§ **TASK**
Only lines that contain the string "notebook" should be returned from the material below.

§ **GIVEN DATA**
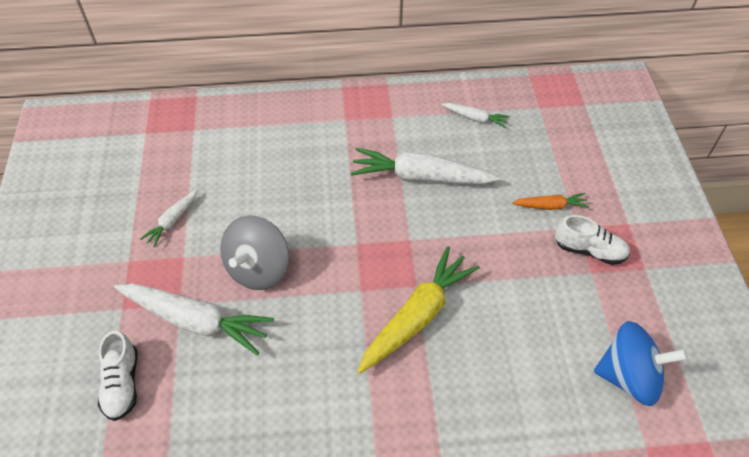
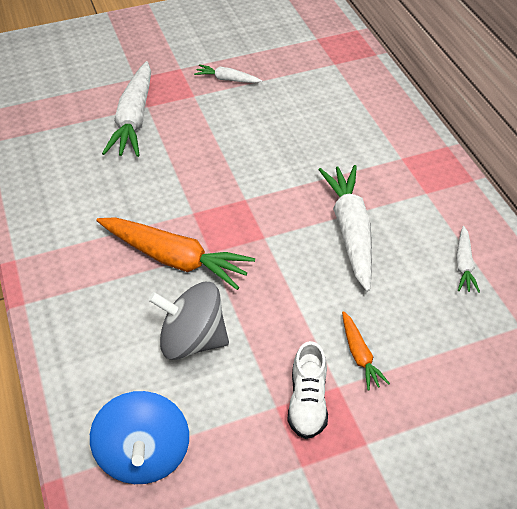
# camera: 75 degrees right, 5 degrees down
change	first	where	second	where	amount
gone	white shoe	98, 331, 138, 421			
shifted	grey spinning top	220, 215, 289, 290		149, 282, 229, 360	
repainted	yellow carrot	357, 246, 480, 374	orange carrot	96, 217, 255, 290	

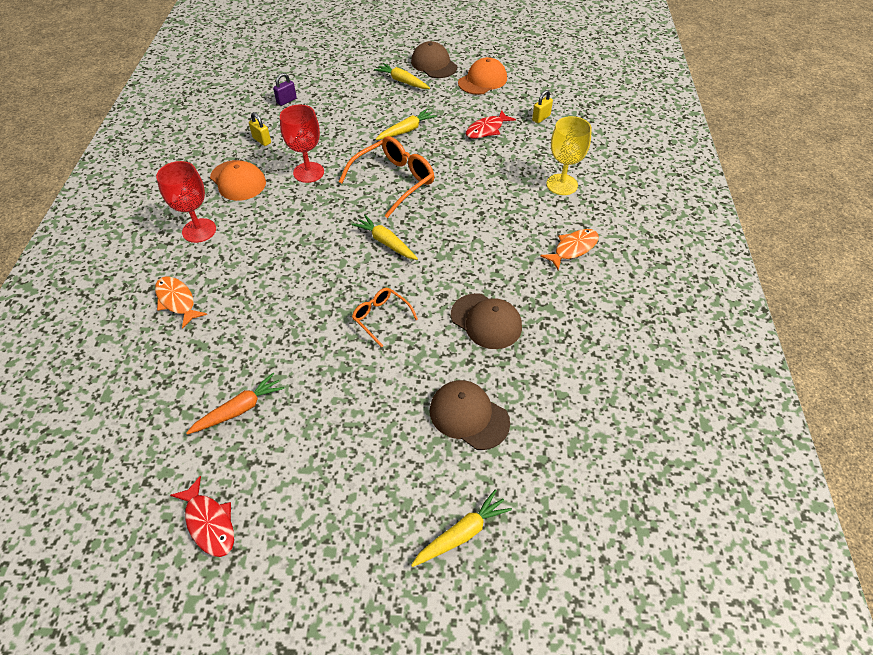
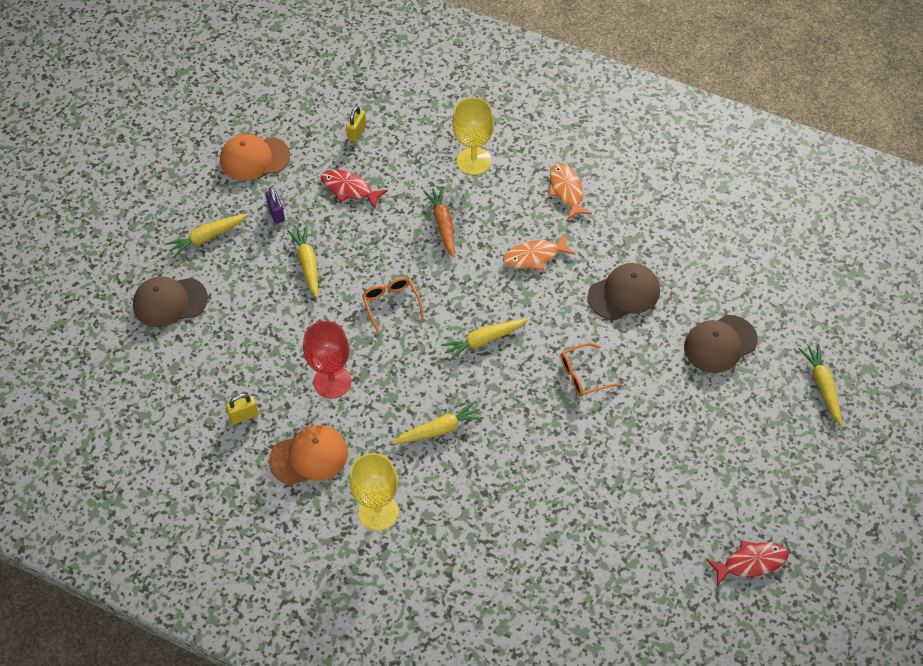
# camera: 65 degrees left, 5 degrees up
change	first	where	second	where	amount
new			yellow carrot	392, 401, 484, 444	
shifted	orange fish	155, 276, 207, 329		503, 234, 575, 270	
shifted	orange carrot	186, 373, 284, 435		423, 186, 455, 257	
shifted	purple padlock	273, 73, 297, 106		266, 187, 285, 224	
shifted	brown cap	411, 41, 457, 78		133, 276, 208, 327	
repainted	red goblet	156, 161, 216, 243	yellow goblet	349, 453, 398, 531	
rotated	orange cap	458, 57, 507, 95		220, 134, 290, 180	75 degrees counterclockwise
rotated	red fish	466, 110, 516, 139		320, 170, 388, 208	135 degrees clockwise
rotated	yellow padlock	532, 90, 553, 123		346, 106, 366, 142	45 degrees clockwise
scaled	orange glasses	339, 136, 434, 218		362, 277, 424, 333	x0.57

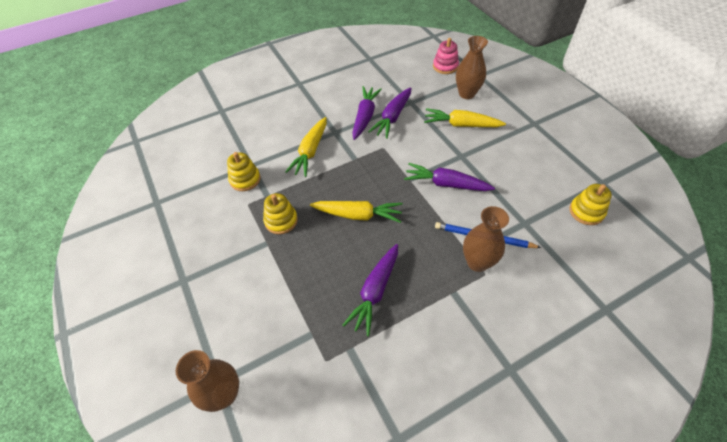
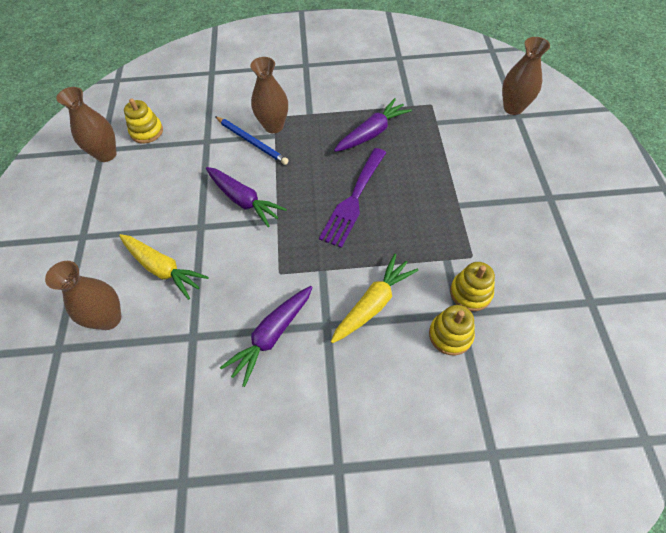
# camera: 155 degrees left, 5 degrees up
change	first	where	second	where	amount
gone	purple carrot	368, 87, 411, 139			
gone	pink stacking toy	433, 38, 459, 74			
new			brown vase	56, 87, 117, 162	
shifted	yellow stacking toy	263, 193, 298, 234		429, 305, 475, 355	
swapped	yellow carrot	310, 201, 403, 223	purple fork	319, 148, 386, 248	

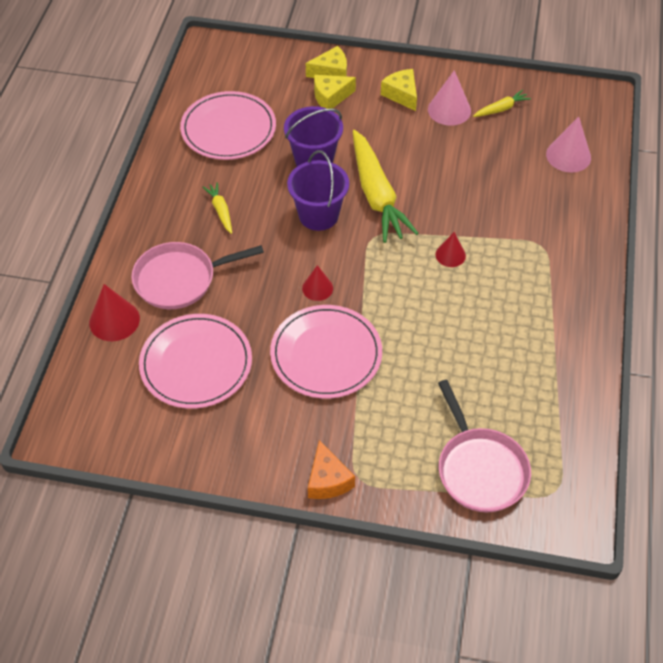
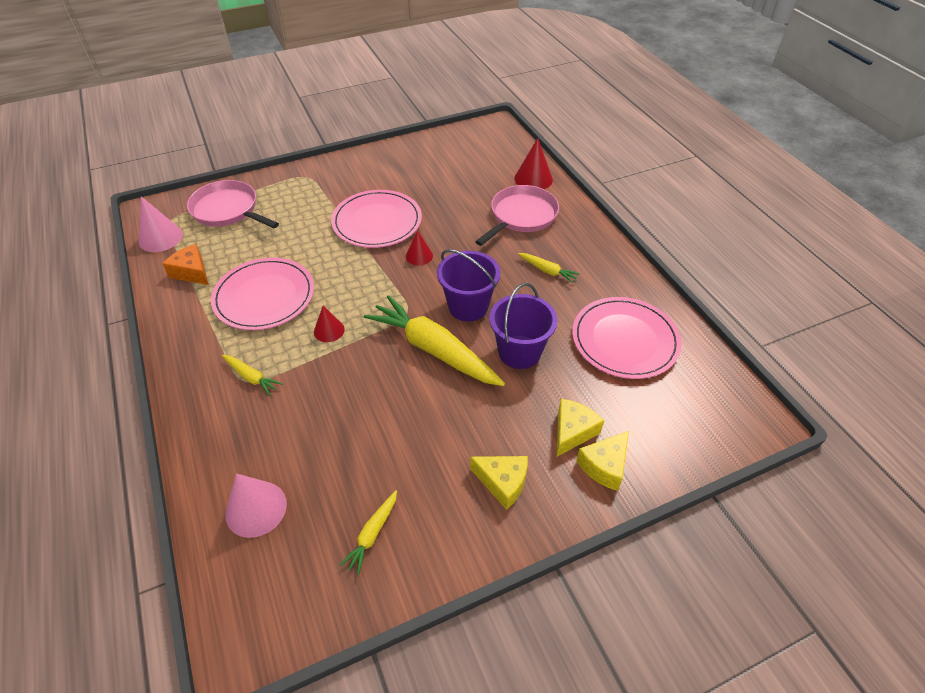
# camera: 145 degrees right, 5 degrees down
change	first	where	second	where	amount
new			yellow carrot	222, 355, 283, 396	
shifted	pink plate	139, 314, 252, 409		211, 258, 314, 330	
shifted	orange cheese	308, 440, 355, 499		163, 244, 209, 285	
shifted	pink cone	428, 70, 471, 126		139, 196, 183, 252	

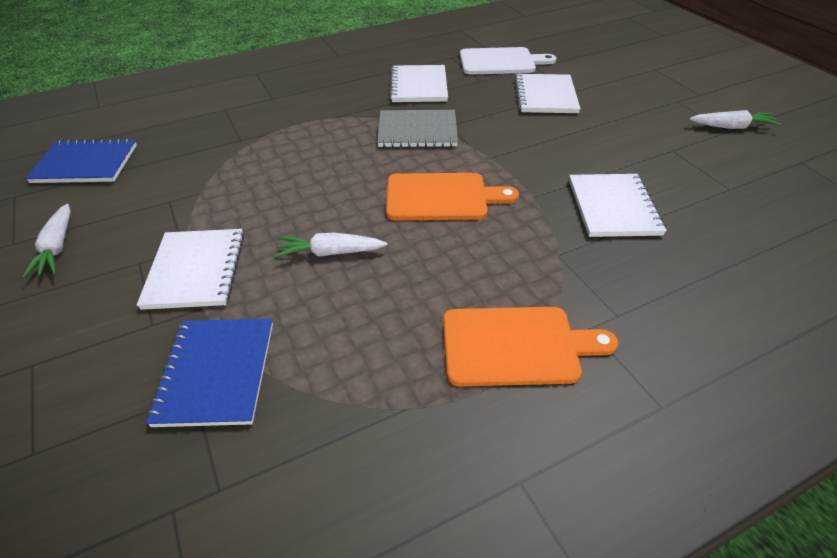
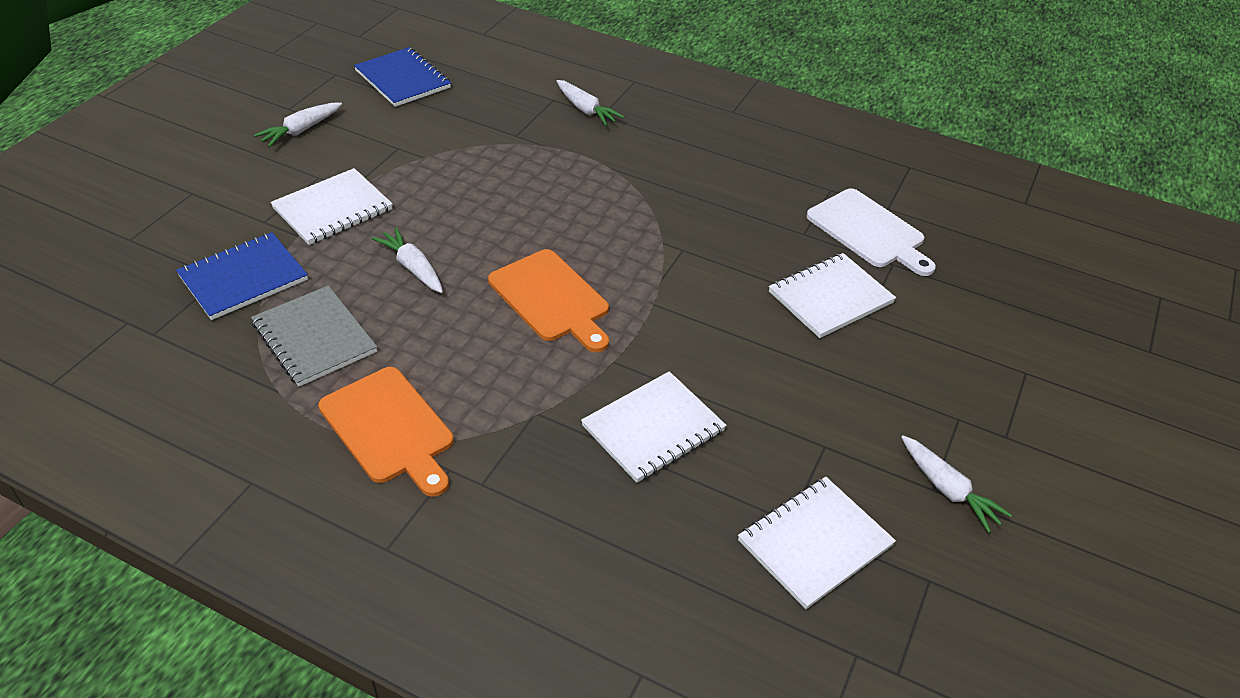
# camera: 50 degrees right, 0 degrees up
change	first	where	second	where	amount
new			white carrot	557, 80, 624, 126	
shifted	grey notebook	377, 110, 458, 148		251, 286, 377, 386	
shifted	white notebook	389, 65, 448, 102		738, 477, 896, 609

§ **RESPONSE BOX**
shifted	grey notebook	377, 110, 458, 148		251, 286, 377, 386	
shifted	white notebook	389, 65, 448, 102		738, 477, 896, 609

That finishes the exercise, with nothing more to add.